▼
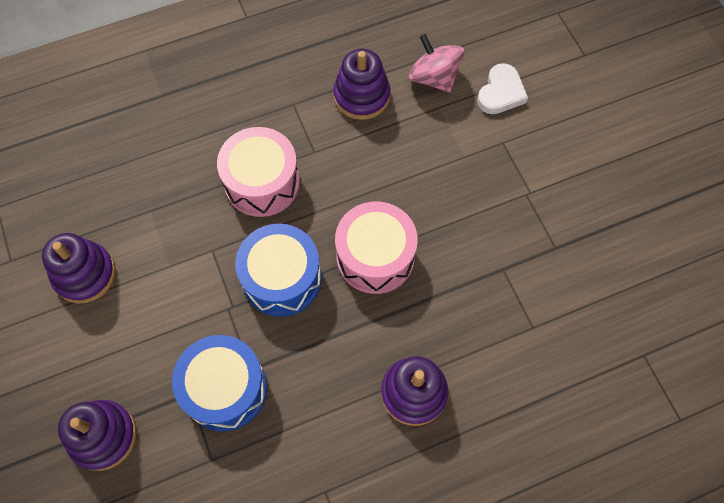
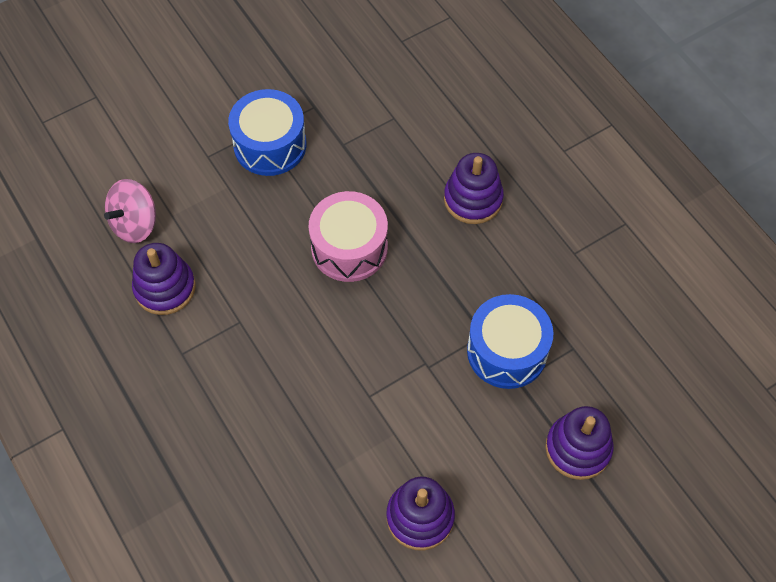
camera: 100 degrees left, 5 degrees down
(262, 182) = (283, 365): pink drum -> none
(282, 278) = (387, 325): blue drum -> blue drum (270, 145)
(501, 92) = (148, 163): white heart -> none

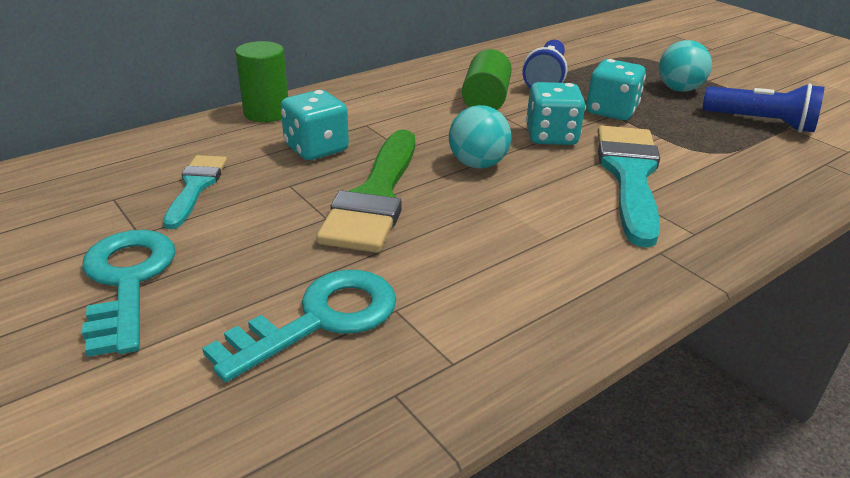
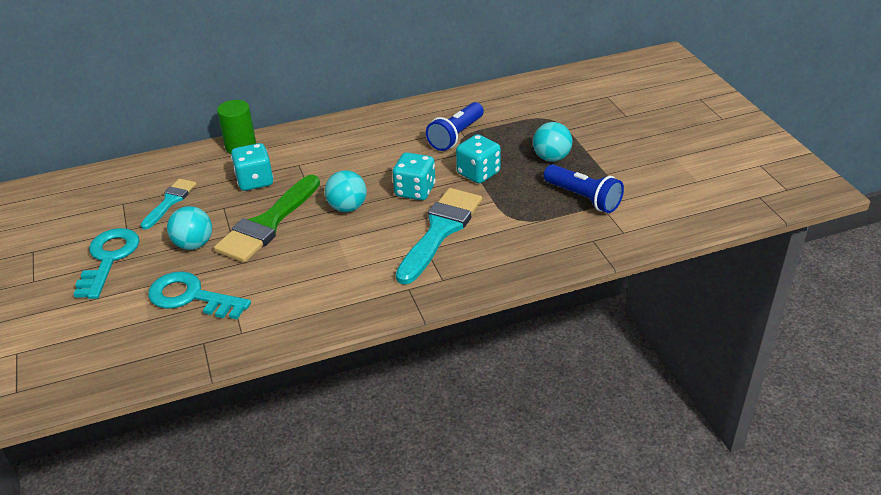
camera: 20 degrees right, 5 degrees up
(273, 239) = (194, 244): none -> turquoise ball
(320, 319) = (191, 297): turquoise key -> turquoise key turned 135 degrees counterclockwise
(485, 100) = (395, 152): green cylinder -> none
▲
§ Problem to work on
Go through the listing above and copy each line that contains "drum".

§ Output of the task
(262, 182) = (283, 365): pink drum -> none
(282, 278) = (387, 325): blue drum -> blue drum (270, 145)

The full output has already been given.